Give every line of the material back exactly, images removed.

____

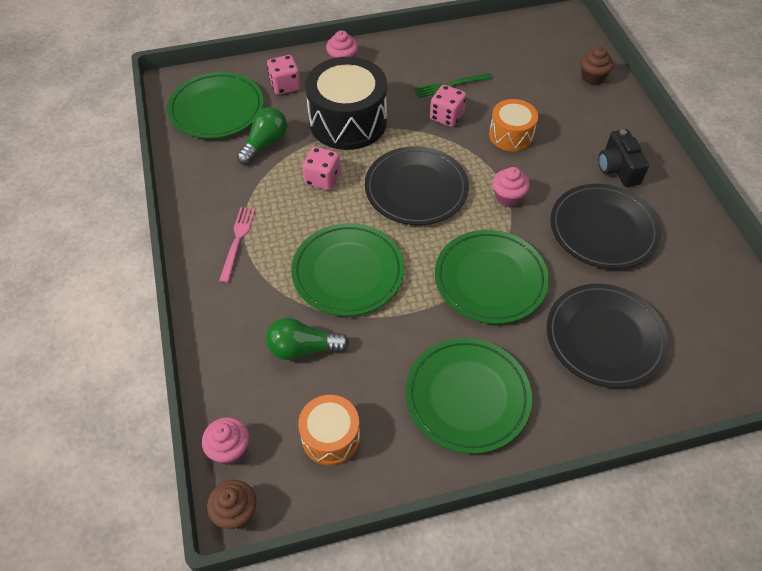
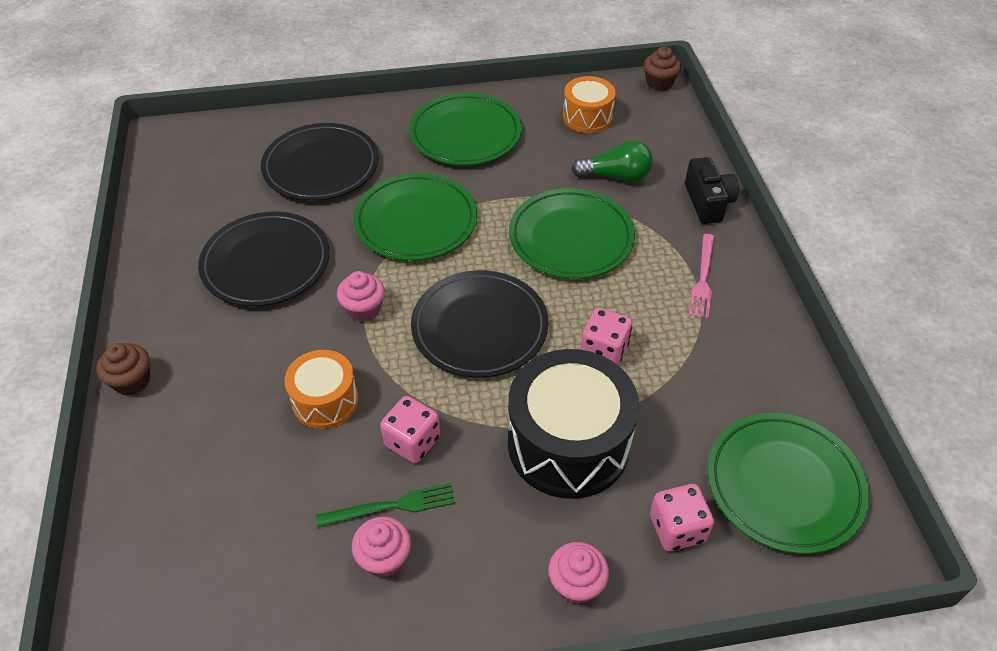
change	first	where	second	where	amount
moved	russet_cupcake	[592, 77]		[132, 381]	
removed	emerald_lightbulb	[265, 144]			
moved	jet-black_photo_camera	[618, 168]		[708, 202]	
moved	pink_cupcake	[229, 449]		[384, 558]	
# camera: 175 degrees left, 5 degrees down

____

▸ RESPONSE
change	first	where	second	where	amount
moved	russet_cupcake	[592, 77]		[132, 381]	
removed	emerald_lightbulb	[265, 144]			
moved	jet-black_photo_camera	[618, 168]		[708, 202]	
moved	pink_cupcake	[229, 449]		[384, 558]	
# camera: 175 degrees left, 5 degrees down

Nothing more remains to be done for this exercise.